[WHAT THE EXERCISE ASKS]
All of the records below are to be given again word for word, with the pictures removed.

Saved entries:
..........

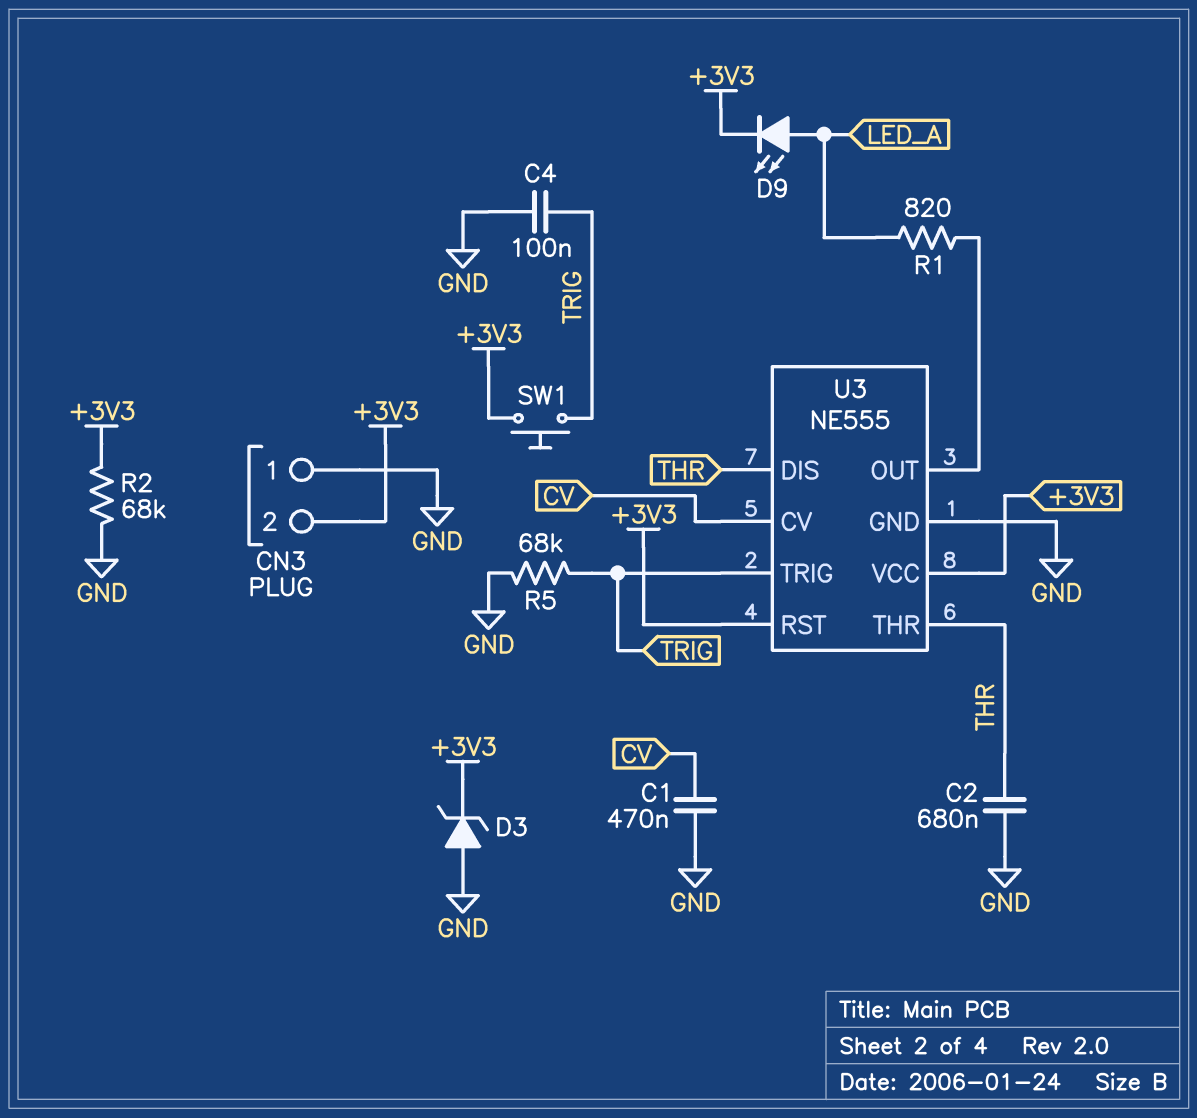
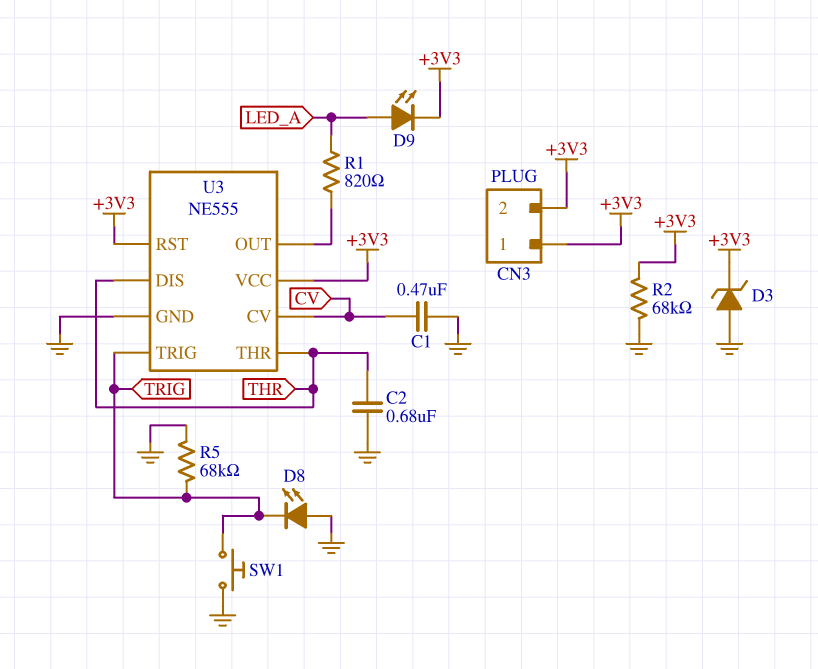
C4: 100nF (GND, TRIG) -> none
CN3 pin 1: GND -> +3V3
D8: none -> LED (A GND, K TRIG)
SW1: button (+3V3, TRIG) -> button (GND, TRIG)

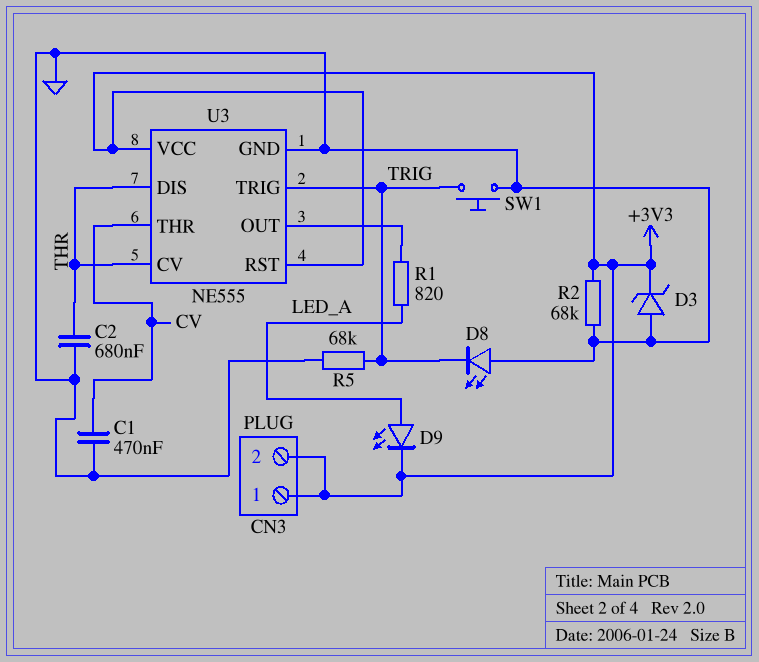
U3 pin CV: CV -> THR
U3 pin THR: THR -> CV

..........

[SOLUTION TO THE PROBLEM]
C4: 100nF (GND, TRIG) -> none
CN3 pin 1: GND -> +3V3
D8: none -> LED (A GND, K TRIG)
SW1: button (+3V3, TRIG) -> button (GND, TRIG)

U3 pin CV: CV -> THR
U3 pin THR: THR -> CV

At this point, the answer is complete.